● Directions for this task
Transcribe the data below in full, exactly.

__________________________________________________

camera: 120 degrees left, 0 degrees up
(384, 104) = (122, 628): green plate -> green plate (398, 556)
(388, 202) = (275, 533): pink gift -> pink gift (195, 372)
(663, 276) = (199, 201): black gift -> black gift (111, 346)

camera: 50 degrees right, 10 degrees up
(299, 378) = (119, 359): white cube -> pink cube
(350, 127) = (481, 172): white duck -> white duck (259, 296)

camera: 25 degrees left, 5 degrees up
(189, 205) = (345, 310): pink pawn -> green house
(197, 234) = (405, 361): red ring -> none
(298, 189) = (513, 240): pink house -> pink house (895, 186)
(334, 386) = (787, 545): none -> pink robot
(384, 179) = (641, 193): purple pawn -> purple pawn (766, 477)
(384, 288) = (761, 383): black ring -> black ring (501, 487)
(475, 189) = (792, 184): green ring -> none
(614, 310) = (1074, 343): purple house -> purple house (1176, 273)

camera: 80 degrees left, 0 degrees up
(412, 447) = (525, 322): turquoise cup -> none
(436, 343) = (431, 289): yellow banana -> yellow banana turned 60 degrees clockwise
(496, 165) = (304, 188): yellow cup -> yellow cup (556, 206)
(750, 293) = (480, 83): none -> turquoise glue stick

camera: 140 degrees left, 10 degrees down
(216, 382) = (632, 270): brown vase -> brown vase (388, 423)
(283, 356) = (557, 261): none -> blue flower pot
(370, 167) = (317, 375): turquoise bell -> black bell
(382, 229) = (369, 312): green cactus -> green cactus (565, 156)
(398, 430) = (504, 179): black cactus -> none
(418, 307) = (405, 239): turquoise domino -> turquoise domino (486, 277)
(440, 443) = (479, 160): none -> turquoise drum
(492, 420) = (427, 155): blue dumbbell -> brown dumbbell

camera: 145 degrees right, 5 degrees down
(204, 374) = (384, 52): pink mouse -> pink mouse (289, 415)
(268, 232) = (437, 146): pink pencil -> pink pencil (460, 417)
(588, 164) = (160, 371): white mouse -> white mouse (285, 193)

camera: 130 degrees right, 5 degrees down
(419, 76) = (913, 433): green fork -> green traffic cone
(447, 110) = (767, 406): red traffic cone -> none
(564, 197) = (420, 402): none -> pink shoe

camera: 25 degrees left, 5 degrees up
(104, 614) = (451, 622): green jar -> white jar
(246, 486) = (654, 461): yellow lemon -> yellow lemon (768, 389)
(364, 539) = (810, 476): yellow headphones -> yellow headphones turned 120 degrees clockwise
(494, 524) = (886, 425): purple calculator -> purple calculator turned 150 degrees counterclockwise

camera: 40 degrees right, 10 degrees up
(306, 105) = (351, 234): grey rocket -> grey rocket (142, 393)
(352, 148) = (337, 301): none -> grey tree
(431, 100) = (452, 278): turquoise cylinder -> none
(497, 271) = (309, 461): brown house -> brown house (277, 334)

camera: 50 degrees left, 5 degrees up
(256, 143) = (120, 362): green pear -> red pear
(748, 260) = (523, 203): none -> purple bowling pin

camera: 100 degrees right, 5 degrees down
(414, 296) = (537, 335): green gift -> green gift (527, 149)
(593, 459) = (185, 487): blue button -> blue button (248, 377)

__________________________________________________

● Task output
camera: 120 degrees left, 0 degrees up
(384, 104) = (122, 628): green plate -> green plate (398, 556)
(388, 202) = (275, 533): pink gift -> pink gift (195, 372)
(663, 276) = (199, 201): black gift -> black gift (111, 346)

camera: 50 degrees right, 10 degrees up
(299, 378) = (119, 359): white cube -> pink cube
(350, 127) = (481, 172): white duck -> white duck (259, 296)

camera: 25 degrees left, 5 degrees up
(189, 205) = (345, 310): pink pawn -> green house
(197, 234) = (405, 361): red ring -> none
(298, 189) = (513, 240): pink house -> pink house (895, 186)
(334, 386) = (787, 545): none -> pink robot
(384, 179) = (641, 193): purple pawn -> purple pawn (766, 477)
(384, 288) = (761, 383): black ring -> black ring (501, 487)
(475, 189) = (792, 184): green ring -> none
(614, 310) = (1074, 343): purple house -> purple house (1176, 273)

camera: 80 degrees left, 0 degrees up
(412, 447) = (525, 322): turquoise cup -> none
(436, 343) = (431, 289): yellow banana -> yellow banana turned 60 degrees clockwise
(496, 165) = (304, 188): yellow cup -> yellow cup (556, 206)
(750, 293) = (480, 83): none -> turquoise glue stick

camera: 140 degrees left, 10 degrees down
(216, 382) = (632, 270): brown vase -> brown vase (388, 423)
(283, 356) = (557, 261): none -> blue flower pot
(370, 167) = (317, 375): turquoise bell -> black bell
(382, 229) = (369, 312): green cactus -> green cactus (565, 156)
(398, 430) = (504, 179): black cactus -> none
(418, 307) = (405, 239): turquoise domino -> turquoise domino (486, 277)
(440, 443) = (479, 160): none -> turquoise drum
(492, 420) = (427, 155): blue dumbbell -> brown dumbbell

camera: 145 degrees right, 5 degrees down
(204, 374) = (384, 52): pink mouse -> pink mouse (289, 415)
(268, 232) = (437, 146): pink pencil -> pink pencil (460, 417)
(588, 164) = (160, 371): white mouse -> white mouse (285, 193)

camera: 130 degrees right, 5 degrees down
(419, 76) = (913, 433): green fork -> green traffic cone
(447, 110) = (767, 406): red traffic cone -> none
(564, 197) = (420, 402): none -> pink shoe

camera: 25 degrees left, 5 degrees up
(104, 614) = (451, 622): green jar -> white jar
(246, 486) = (654, 461): yellow lemon -> yellow lemon (768, 389)
(364, 539) = (810, 476): yellow headphones -> yellow headphones turned 120 degrees clockwise
(494, 524) = (886, 425): purple calculator -> purple calculator turned 150 degrees counterclockwise

camera: 40 degrees right, 10 degrees up
(306, 105) = (351, 234): grey rocket -> grey rocket (142, 393)
(352, 148) = (337, 301): none -> grey tree
(431, 100) = (452, 278): turquoise cylinder -> none
(497, 271) = (309, 461): brown house -> brown house (277, 334)

camera: 50 degrees left, 5 degrees up
(256, 143) = (120, 362): green pear -> red pear
(748, 260) = (523, 203): none -> purple bowling pin

camera: 100 degrees right, 5 degrees down
(414, 296) = (537, 335): green gift -> green gift (527, 149)
(593, 459) = (185, 487): blue button -> blue button (248, 377)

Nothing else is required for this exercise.